#### [Assigned task]
Go to the line containing "(281, 106) = (557, 425): purple fish -> none" in the listing below and retype it and every later line exactly, down to the last.

#### [Information shown]
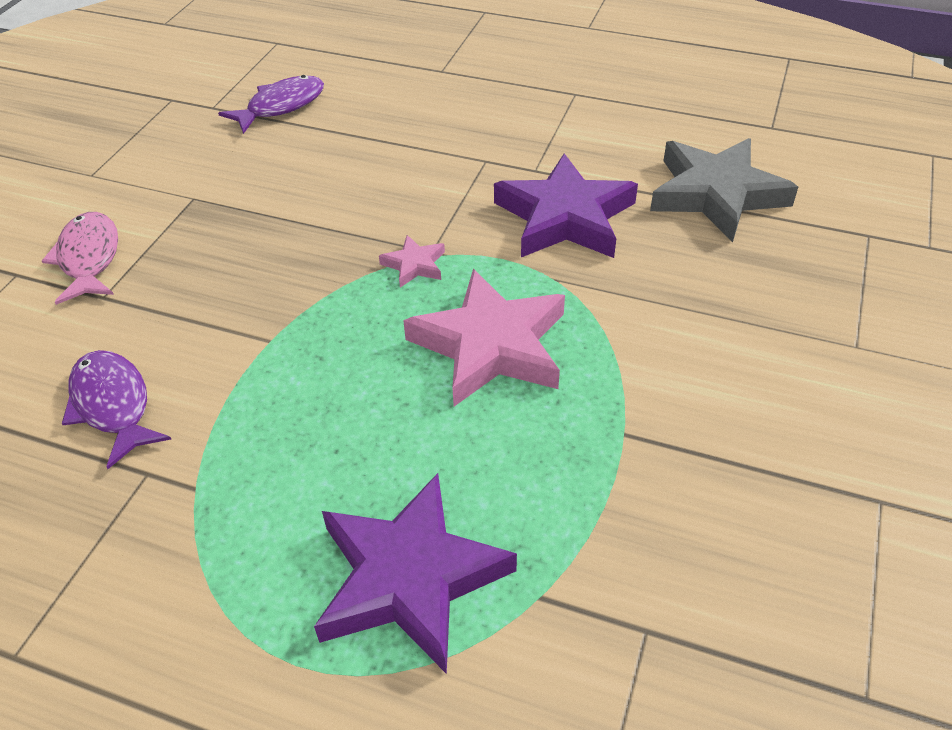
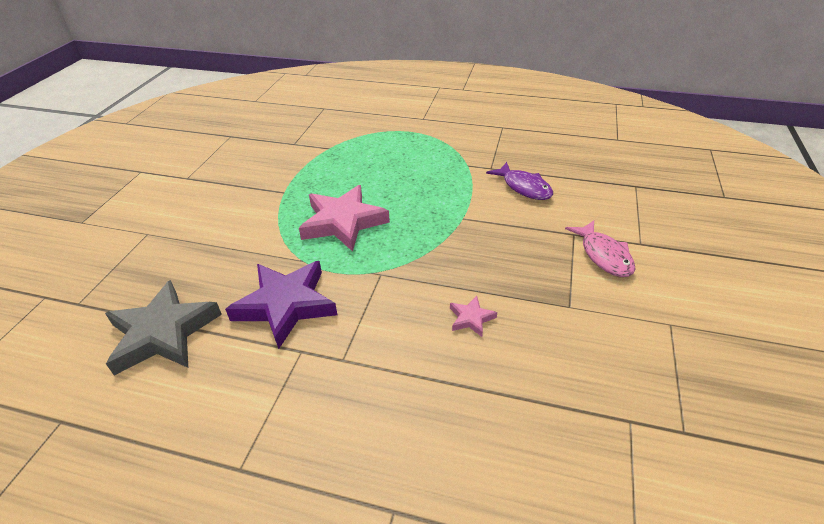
camera: 175 degrees right, 5 degrees down
(281, 106) = (557, 425): purple fish -> none
(409, 577) = (375, 149): purple star -> none
(414, 265) = (390, 263): pink star -> pink star (471, 318)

#### [Solution for this task]
(281, 106) = (557, 425): purple fish -> none
(409, 577) = (375, 149): purple star -> none
(414, 265) = (390, 263): pink star -> pink star (471, 318)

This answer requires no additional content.